━━ RECORDS SUPPLIED
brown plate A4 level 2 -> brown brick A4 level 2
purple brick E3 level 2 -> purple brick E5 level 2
━━━━
━━ RECORDS SUPPLIED
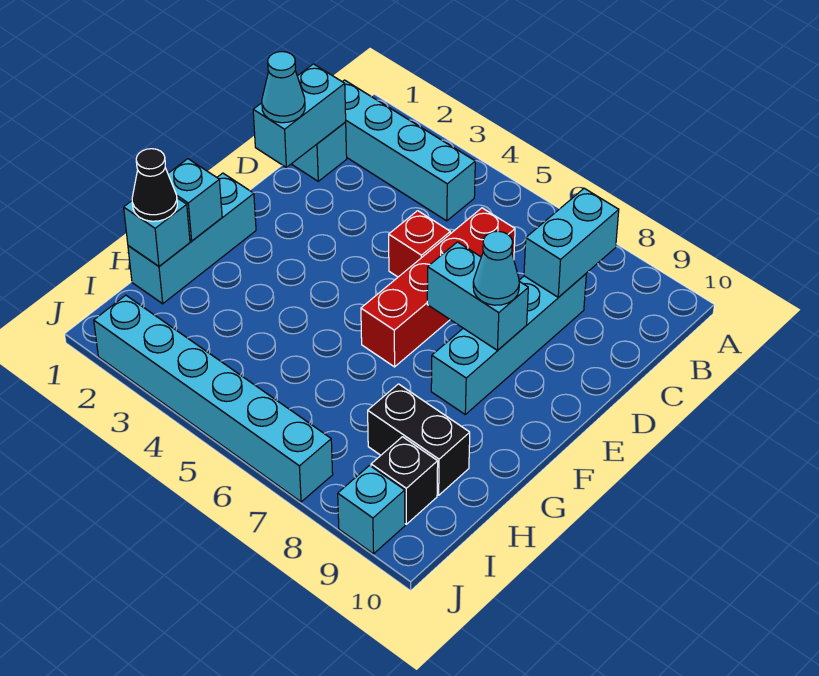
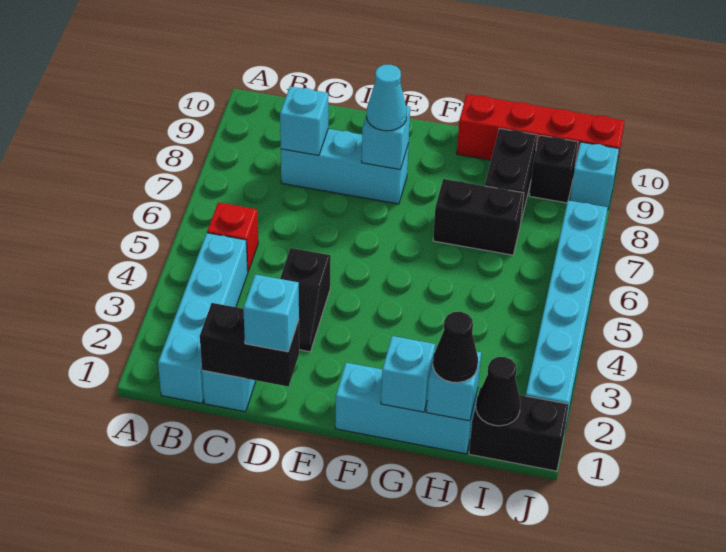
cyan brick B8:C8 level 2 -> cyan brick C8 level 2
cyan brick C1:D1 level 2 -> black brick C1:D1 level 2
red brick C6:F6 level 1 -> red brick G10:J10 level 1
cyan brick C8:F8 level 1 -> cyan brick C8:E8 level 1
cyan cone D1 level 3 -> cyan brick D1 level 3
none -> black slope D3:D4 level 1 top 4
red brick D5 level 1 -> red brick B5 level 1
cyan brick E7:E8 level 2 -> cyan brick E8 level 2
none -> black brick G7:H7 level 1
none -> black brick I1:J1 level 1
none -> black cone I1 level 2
━━━━
ASSIGNMENT =>
Show each line of the material that includes the word "cone".

RESULT OF THE TASK =>
cyan cone D1 level 3 -> cyan brick D1 level 3
none -> black cone I1 level 2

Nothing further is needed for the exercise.